RECORDS FOR THIS EXERCISE —
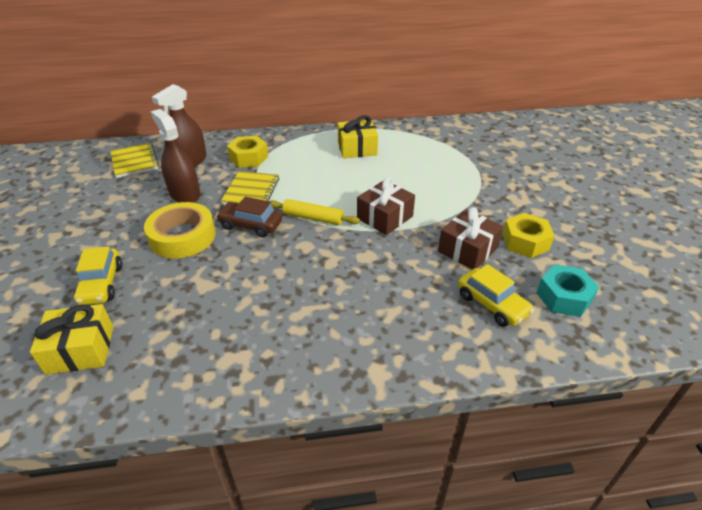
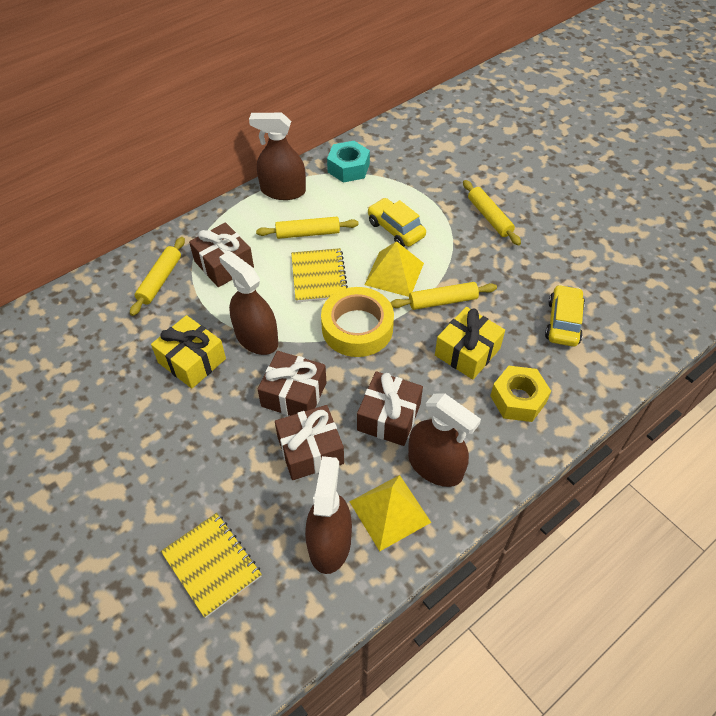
brown car: 1 -> 0
brown gift: 2 -> 4
brown spray bottle: 2 -> 4
yellow nut: 2 -> 1
yellow pyramid: 0 -> 2
yellow rolling pin: 1 -> 4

WHAT TO WORK ON — The copy must match the listing above exactly but contain no pictures.

FINISHED TASK —
brown car: 1 -> 0
brown gift: 2 -> 4
brown spray bottle: 2 -> 4
yellow nut: 2 -> 1
yellow pyramid: 0 -> 2
yellow rolling pin: 1 -> 4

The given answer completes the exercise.